Your task:
Write down exactly the lines from the one with "relocated: green gift" to the end of the data, first and last included, and no others.

Dataset excerpt:
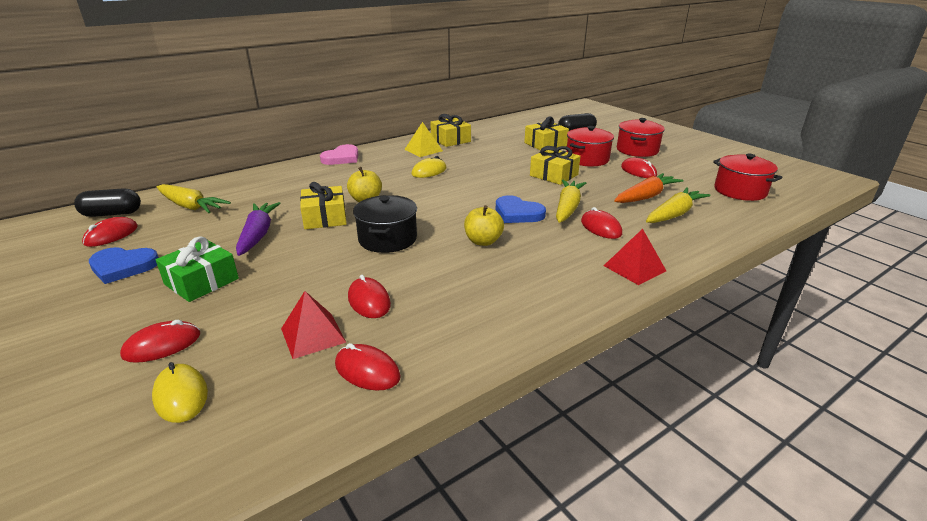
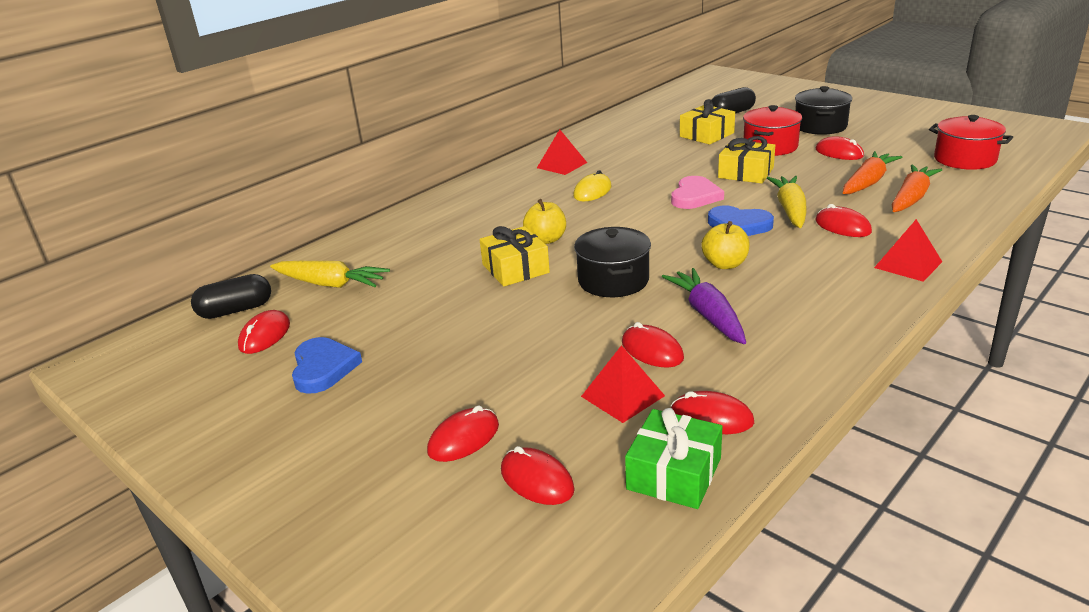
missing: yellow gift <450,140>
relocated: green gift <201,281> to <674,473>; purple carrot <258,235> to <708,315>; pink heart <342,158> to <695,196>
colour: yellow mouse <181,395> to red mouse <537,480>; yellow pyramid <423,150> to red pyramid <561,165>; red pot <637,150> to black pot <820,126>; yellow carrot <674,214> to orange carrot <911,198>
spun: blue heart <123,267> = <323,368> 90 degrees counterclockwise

Task result:
relocated: green gift <201,281> to <674,473>; purple carrot <258,235> to <708,315>; pink heart <342,158> to <695,196>
colour: yellow mouse <181,395> to red mouse <537,480>; yellow pyramid <423,150> to red pyramid <561,165>; red pot <637,150> to black pot <820,126>; yellow carrot <674,214> to orange carrot <911,198>
spun: blue heart <123,267> = <323,368> 90 degrees counterclockwise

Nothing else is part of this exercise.